### TASK DIRECTIONS:
Each line from the one with "red_reregan [780,266] →" to the final line of the data must be reproduced exactly, and no other line may appear.

● ● ● ● ● ● ●

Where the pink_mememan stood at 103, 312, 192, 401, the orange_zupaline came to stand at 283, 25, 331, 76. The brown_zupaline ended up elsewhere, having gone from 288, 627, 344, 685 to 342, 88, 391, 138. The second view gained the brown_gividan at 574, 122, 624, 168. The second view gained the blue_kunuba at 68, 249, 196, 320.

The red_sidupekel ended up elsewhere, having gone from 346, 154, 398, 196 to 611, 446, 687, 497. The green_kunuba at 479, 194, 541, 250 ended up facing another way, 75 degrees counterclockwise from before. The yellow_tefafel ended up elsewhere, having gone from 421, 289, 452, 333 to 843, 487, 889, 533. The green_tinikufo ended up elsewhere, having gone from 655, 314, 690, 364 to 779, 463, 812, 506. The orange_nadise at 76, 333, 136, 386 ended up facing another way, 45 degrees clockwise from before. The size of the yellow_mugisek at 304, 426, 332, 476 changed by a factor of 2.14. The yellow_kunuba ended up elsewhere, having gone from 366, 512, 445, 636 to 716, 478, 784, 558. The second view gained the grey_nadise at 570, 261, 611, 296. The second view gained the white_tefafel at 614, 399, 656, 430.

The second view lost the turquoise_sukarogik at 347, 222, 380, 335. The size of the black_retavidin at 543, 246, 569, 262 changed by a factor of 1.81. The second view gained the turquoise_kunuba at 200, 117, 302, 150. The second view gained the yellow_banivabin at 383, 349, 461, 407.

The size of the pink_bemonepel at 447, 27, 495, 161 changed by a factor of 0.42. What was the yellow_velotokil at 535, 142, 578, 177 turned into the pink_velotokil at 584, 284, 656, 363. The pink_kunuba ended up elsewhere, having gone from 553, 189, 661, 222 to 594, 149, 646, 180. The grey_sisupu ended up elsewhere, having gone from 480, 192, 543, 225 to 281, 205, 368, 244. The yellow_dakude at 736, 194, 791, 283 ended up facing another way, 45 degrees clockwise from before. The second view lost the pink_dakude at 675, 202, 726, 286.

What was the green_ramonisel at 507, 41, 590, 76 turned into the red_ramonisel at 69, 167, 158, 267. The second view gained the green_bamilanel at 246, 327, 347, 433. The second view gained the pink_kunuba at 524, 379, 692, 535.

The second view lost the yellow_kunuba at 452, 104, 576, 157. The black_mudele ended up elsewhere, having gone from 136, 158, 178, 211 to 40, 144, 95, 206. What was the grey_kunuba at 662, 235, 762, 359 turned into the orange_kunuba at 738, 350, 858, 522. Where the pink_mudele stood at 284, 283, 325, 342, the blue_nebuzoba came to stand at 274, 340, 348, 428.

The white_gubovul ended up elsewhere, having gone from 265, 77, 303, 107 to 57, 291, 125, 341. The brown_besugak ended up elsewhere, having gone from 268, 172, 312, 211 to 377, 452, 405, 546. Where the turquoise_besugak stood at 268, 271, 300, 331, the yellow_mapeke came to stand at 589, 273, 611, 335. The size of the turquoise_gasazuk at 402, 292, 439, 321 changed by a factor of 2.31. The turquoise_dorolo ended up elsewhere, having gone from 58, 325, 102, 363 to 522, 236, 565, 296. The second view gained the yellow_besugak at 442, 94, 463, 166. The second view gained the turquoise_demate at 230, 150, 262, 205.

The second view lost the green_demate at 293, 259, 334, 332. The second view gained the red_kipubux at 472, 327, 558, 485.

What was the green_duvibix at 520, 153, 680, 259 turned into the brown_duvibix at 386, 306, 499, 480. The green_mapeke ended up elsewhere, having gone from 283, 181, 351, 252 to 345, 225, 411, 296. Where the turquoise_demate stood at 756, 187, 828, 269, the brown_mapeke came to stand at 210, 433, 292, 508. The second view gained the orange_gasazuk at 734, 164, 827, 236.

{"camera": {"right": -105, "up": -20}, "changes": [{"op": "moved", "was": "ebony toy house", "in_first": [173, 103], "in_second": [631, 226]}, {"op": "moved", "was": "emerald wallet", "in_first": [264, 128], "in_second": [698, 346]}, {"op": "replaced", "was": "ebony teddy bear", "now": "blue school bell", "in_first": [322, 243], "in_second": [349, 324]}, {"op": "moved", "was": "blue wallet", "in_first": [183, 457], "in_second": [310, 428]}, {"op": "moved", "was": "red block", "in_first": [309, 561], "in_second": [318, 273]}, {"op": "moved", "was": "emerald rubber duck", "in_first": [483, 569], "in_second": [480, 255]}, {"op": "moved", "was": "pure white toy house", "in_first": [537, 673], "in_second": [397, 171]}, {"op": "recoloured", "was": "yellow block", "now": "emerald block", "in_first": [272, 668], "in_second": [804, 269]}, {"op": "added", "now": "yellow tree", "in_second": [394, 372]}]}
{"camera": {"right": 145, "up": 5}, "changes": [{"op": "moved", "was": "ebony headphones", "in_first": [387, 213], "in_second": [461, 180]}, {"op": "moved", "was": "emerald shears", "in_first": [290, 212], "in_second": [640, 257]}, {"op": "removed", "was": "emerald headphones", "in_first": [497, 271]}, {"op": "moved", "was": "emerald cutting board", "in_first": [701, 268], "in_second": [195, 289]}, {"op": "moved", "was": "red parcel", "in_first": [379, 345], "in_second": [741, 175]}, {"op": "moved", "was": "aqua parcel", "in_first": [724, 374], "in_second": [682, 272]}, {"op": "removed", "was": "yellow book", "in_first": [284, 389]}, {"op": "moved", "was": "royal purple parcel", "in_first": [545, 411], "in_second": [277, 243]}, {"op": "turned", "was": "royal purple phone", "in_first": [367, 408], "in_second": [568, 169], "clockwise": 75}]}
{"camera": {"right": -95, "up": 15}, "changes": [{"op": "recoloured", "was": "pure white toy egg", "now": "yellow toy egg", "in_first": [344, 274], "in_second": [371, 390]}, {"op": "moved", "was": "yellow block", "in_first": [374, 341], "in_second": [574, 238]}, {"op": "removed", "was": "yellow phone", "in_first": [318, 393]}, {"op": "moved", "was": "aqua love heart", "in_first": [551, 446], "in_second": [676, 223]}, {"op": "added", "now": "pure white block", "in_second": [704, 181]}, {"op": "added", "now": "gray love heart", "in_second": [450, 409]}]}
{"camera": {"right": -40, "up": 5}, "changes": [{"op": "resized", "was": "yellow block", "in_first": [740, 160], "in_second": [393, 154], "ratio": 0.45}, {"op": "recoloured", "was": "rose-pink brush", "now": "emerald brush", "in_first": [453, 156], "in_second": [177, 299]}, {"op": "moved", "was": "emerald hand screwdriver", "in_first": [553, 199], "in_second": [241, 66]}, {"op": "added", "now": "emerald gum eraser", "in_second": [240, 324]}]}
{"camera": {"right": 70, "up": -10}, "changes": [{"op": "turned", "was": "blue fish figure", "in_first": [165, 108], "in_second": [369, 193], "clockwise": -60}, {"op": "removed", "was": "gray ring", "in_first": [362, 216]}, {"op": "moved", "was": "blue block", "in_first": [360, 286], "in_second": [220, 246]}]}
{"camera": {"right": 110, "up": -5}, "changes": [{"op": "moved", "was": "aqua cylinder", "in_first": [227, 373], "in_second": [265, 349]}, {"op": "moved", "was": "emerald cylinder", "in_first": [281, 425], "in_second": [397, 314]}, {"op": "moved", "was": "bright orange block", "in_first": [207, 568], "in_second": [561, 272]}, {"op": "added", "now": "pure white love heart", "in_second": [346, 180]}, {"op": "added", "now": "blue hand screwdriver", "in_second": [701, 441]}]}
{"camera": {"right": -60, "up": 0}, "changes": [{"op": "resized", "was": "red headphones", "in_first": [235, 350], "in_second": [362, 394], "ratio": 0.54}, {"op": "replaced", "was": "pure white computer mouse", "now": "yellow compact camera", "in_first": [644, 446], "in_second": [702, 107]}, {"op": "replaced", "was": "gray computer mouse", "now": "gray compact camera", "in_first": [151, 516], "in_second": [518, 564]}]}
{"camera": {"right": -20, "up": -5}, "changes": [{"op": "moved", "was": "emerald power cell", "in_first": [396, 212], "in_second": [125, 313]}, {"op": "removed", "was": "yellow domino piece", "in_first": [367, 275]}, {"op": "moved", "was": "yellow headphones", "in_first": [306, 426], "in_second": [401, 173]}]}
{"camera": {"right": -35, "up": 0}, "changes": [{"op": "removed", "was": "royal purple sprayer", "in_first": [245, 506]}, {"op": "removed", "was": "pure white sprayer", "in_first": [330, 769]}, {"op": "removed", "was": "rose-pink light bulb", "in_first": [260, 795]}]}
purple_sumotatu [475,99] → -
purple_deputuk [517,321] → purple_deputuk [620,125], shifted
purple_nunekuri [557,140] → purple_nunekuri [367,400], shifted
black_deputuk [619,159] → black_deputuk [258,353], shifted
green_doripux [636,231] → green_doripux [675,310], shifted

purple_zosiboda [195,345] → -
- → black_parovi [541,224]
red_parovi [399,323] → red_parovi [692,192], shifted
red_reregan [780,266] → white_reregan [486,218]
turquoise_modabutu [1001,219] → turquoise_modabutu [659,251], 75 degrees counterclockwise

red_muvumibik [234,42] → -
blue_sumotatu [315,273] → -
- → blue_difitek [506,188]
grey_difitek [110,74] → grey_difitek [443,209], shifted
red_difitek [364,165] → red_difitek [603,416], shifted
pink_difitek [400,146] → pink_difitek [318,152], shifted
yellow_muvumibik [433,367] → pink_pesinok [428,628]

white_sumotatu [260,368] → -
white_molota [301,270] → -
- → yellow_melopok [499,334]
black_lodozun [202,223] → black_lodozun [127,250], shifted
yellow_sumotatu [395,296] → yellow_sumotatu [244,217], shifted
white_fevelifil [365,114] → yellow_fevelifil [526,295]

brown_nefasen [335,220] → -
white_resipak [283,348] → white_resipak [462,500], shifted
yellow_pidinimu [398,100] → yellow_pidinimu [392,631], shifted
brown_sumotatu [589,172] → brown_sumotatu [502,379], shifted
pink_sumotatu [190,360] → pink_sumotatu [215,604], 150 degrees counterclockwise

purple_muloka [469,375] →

● ● ● ● ● ● ●

### ANSWER TO THE PROBLEM:
red_reregan [780,266] → white_reregan [486,218]
turquoise_modabutu [1001,219] → turquoise_modabutu [659,251], 75 degrees counterclockwise

red_muvumibik [234,42] → -
blue_sumotatu [315,273] → -
- → blue_difitek [506,188]
grey_difitek [110,74] → grey_difitek [443,209], shifted
red_difitek [364,165] → red_difitek [603,416], shifted
pink_difitek [400,146] → pink_difitek [318,152], shifted
yellow_muvumibik [433,367] → pink_pesinok [428,628]

white_sumotatu [260,368] → -
white_molota [301,270] → -
- → yellow_melopok [499,334]
black_lodozun [202,223] → black_lodozun [127,250], shifted
yellow_sumotatu [395,296] → yellow_sumotatu [244,217], shifted
white_fevelifil [365,114] → yellow_fevelifil [526,295]

brown_nefasen [335,220] → -
white_resipak [283,348] → white_resipak [462,500], shifted
yellow_pidinimu [398,100] → yellow_pidinimu [392,631], shifted
brown_sumotatu [589,172] → brown_sumotatu [502,379], shifted
pink_sumotatu [190,360] → pink_sumotatu [215,604], 150 degrees counterclockwise

purple_muloka [469,375] →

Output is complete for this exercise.